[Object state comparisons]
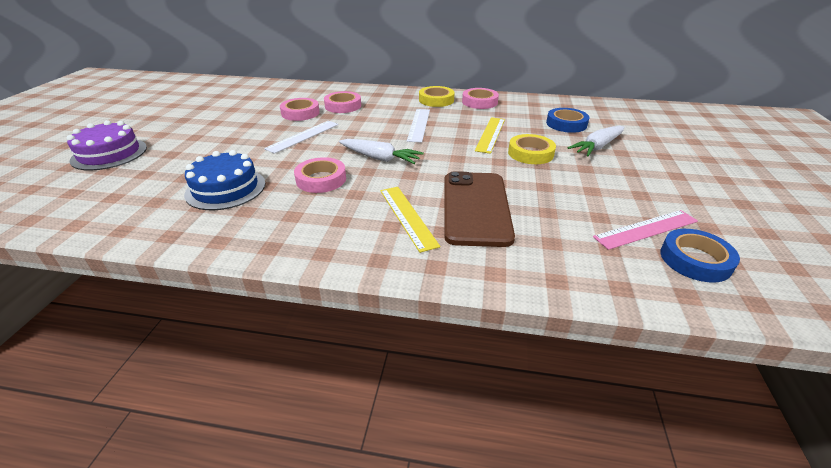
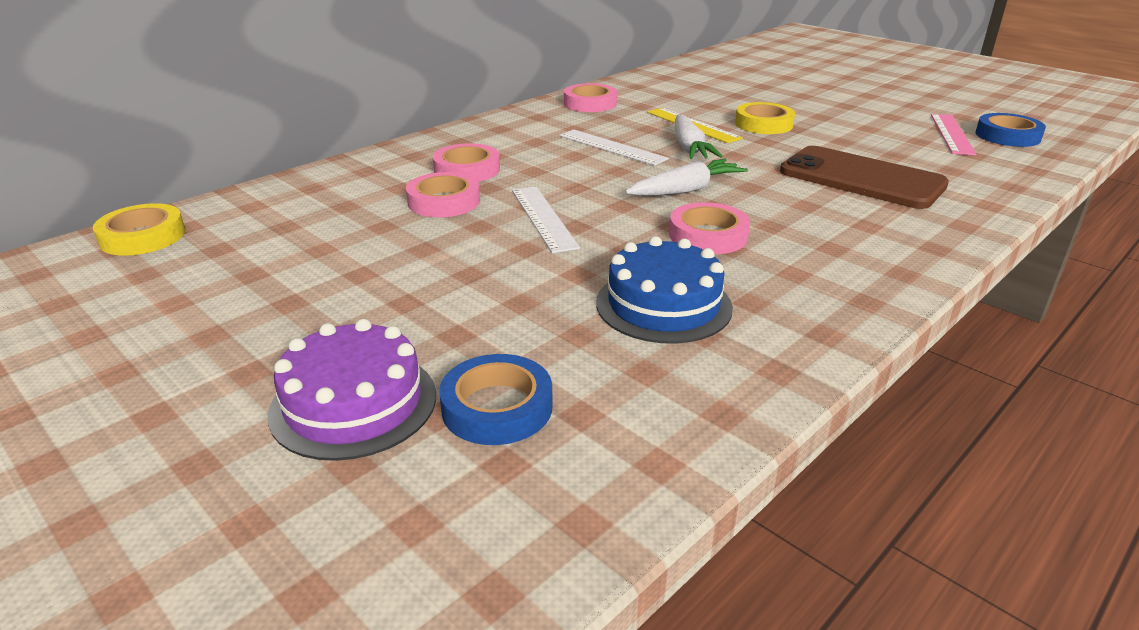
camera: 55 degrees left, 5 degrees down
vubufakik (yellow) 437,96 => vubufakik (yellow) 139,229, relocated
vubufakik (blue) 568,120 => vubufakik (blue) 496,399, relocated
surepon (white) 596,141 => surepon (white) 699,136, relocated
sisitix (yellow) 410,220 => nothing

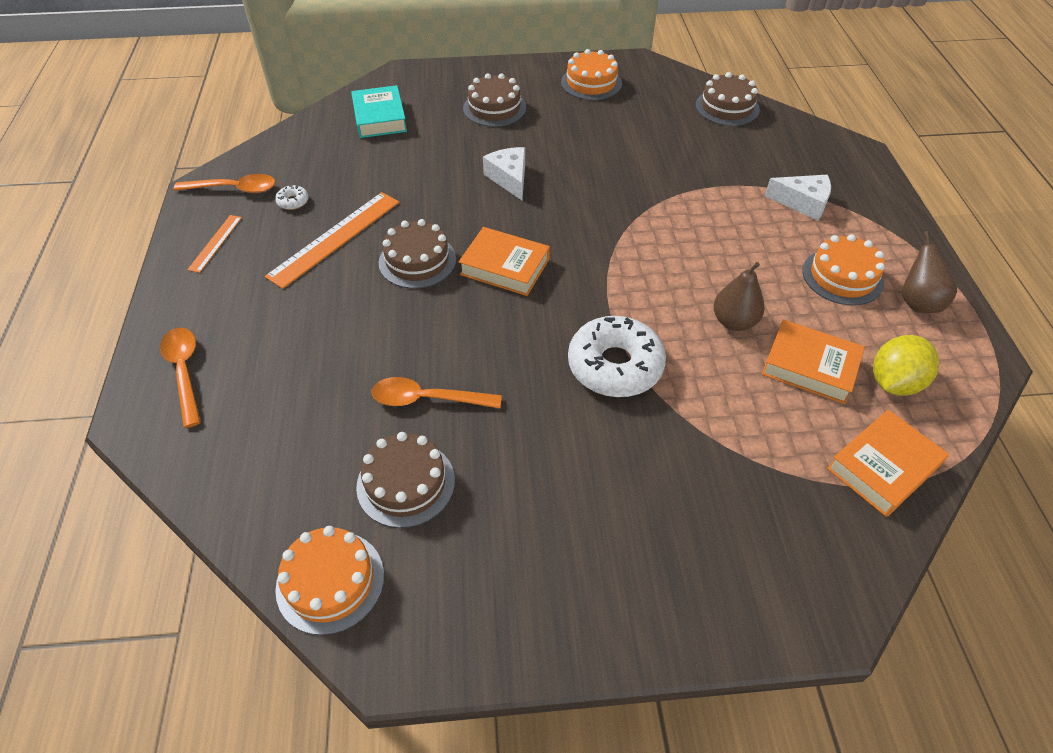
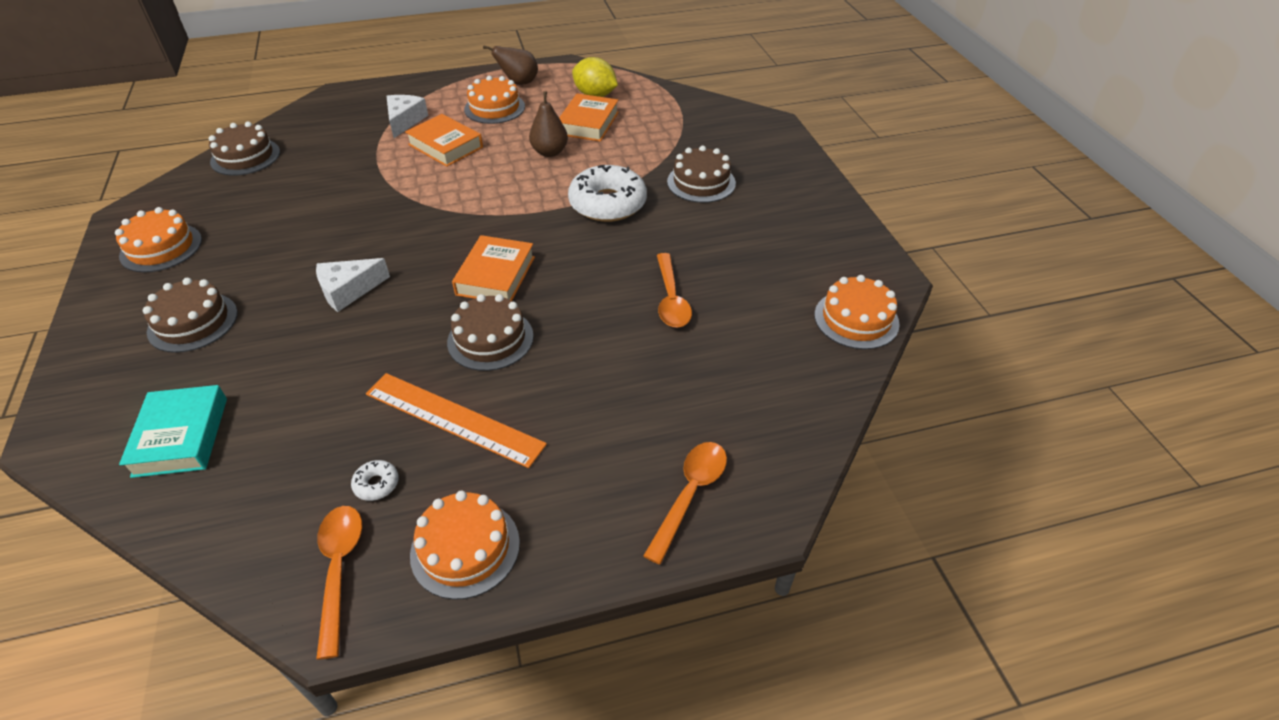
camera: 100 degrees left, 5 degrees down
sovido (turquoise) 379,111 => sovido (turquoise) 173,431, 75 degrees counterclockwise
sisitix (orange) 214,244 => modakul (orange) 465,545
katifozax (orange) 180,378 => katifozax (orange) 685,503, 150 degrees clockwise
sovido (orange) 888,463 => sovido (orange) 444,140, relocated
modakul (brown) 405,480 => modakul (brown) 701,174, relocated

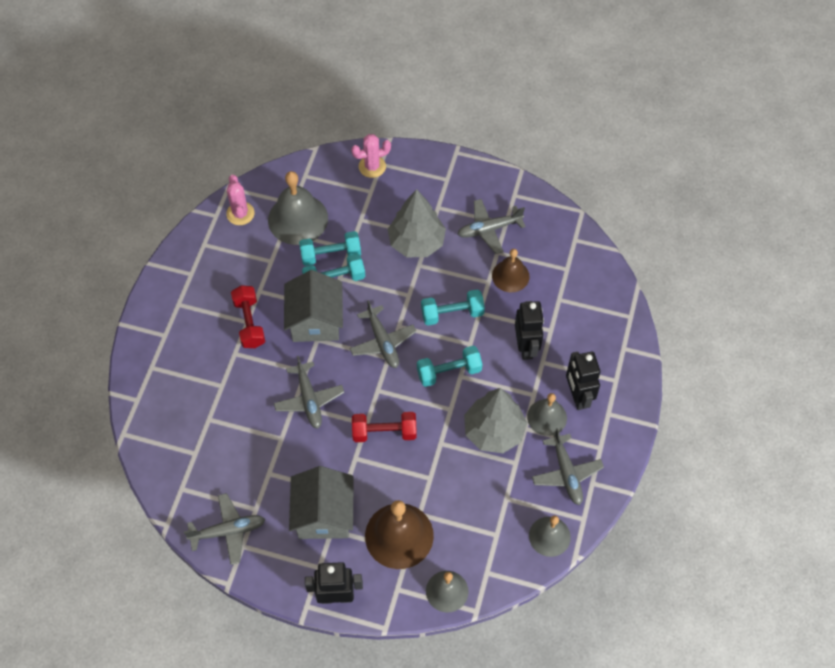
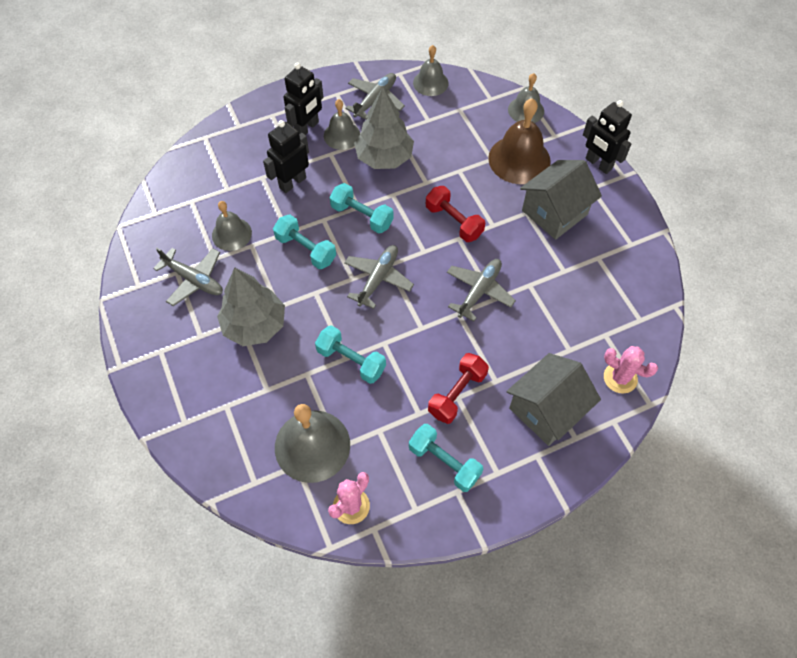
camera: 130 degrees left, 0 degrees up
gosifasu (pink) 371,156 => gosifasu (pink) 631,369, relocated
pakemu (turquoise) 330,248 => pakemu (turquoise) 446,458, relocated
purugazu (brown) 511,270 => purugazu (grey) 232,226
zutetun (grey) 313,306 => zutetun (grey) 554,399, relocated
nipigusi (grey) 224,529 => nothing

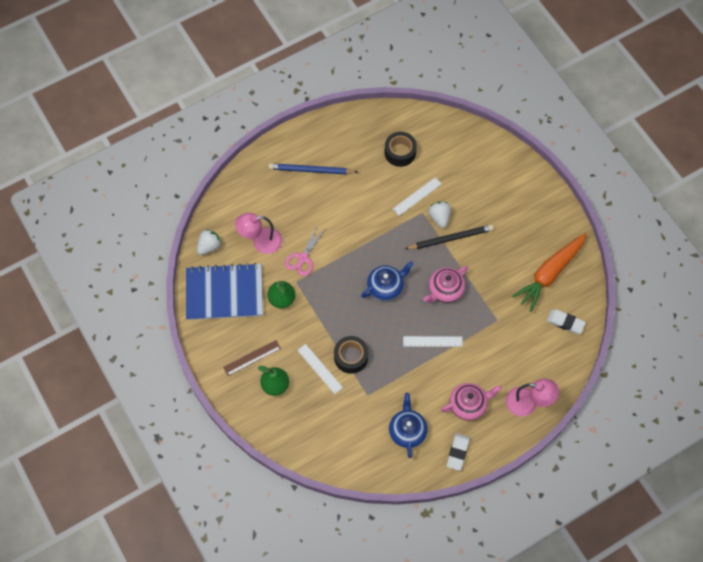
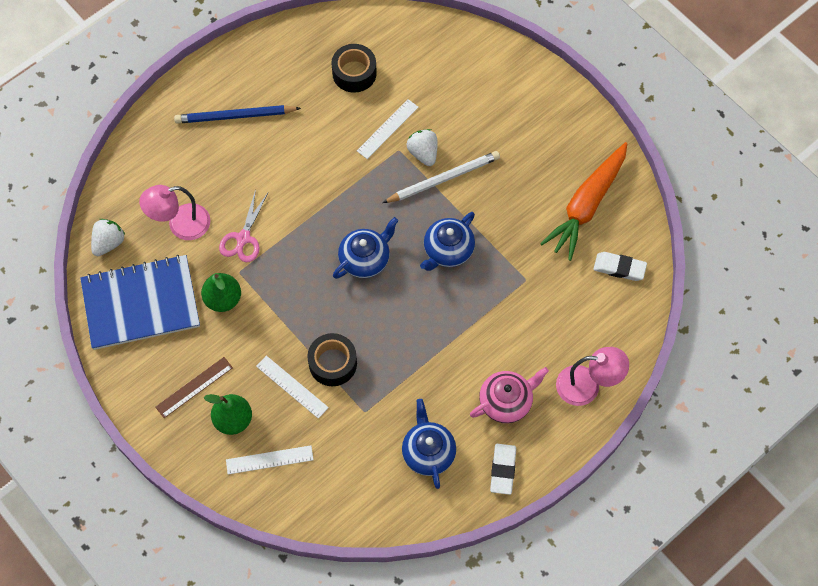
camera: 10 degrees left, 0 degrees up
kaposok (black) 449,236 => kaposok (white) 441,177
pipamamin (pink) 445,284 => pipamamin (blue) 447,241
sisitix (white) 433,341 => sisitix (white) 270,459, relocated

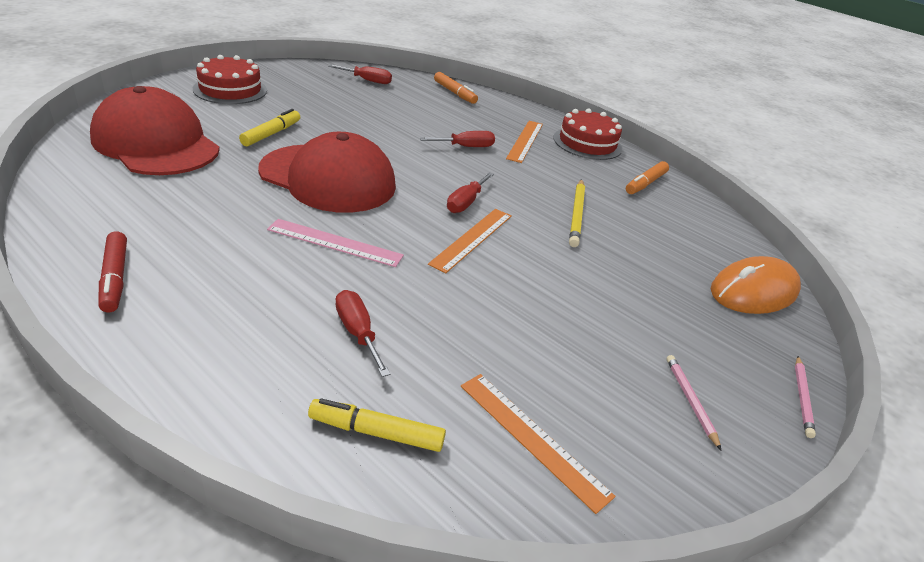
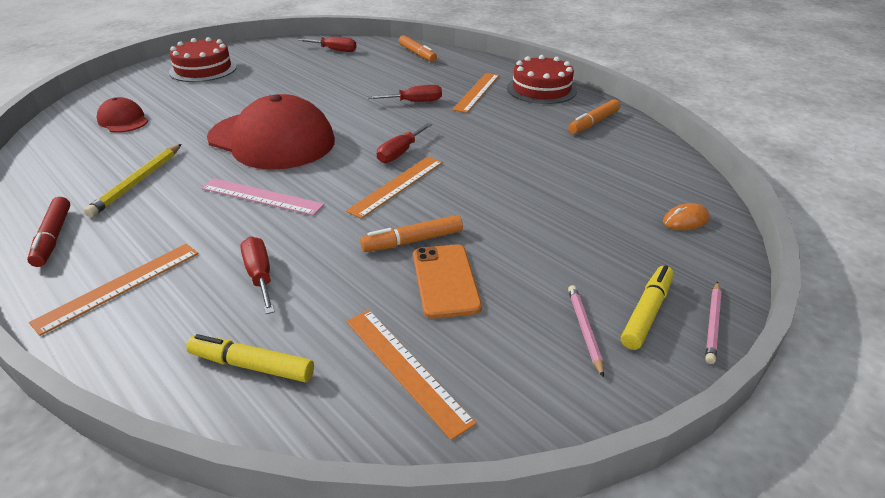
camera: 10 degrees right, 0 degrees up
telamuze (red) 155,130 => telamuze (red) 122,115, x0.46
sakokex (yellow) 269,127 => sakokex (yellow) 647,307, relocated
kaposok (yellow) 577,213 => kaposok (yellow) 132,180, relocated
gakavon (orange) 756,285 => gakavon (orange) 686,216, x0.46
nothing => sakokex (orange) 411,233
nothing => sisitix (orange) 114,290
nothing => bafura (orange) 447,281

TO DO: Transcribe every record above in full. Pictures stay out of the copy.

REPLY TO THE EXERCISE:
camera: 55 degrees left, 5 degrees down
vubufakik (yellow) 437,96 => vubufakik (yellow) 139,229, relocated
vubufakik (blue) 568,120 => vubufakik (blue) 496,399, relocated
surepon (white) 596,141 => surepon (white) 699,136, relocated
sisitix (yellow) 410,220 => nothing

camera: 100 degrees left, 5 degrees down
sovido (turquoise) 379,111 => sovido (turquoise) 173,431, 75 degrees counterclockwise
sisitix (orange) 214,244 => modakul (orange) 465,545
katifozax (orange) 180,378 => katifozax (orange) 685,503, 150 degrees clockwise
sovido (orange) 888,463 => sovido (orange) 444,140, relocated
modakul (brown) 405,480 => modakul (brown) 701,174, relocated

camera: 130 degrees left, 0 degrees up
gosifasu (pink) 371,156 => gosifasu (pink) 631,369, relocated
pakemu (turquoise) 330,248 => pakemu (turquoise) 446,458, relocated
purugazu (brown) 511,270 => purugazu (grey) 232,226
zutetun (grey) 313,306 => zutetun (grey) 554,399, relocated
nipigusi (grey) 224,529 => nothing

camera: 10 degrees left, 0 degrees up
kaposok (black) 449,236 => kaposok (white) 441,177
pipamamin (pink) 445,284 => pipamamin (blue) 447,241
sisitix (white) 433,341 => sisitix (white) 270,459, relocated

camera: 10 degrees right, 0 degrees up
telamuze (red) 155,130 => telamuze (red) 122,115, x0.46
sakokex (yellow) 269,127 => sakokex (yellow) 647,307, relocated
kaposok (yellow) 577,213 => kaposok (yellow) 132,180, relocated
gakavon (orange) 756,285 => gakavon (orange) 686,216, x0.46
nothing => sakokex (orange) 411,233
nothing => sisitix (orange) 114,290
nothing => bafura (orange) 447,281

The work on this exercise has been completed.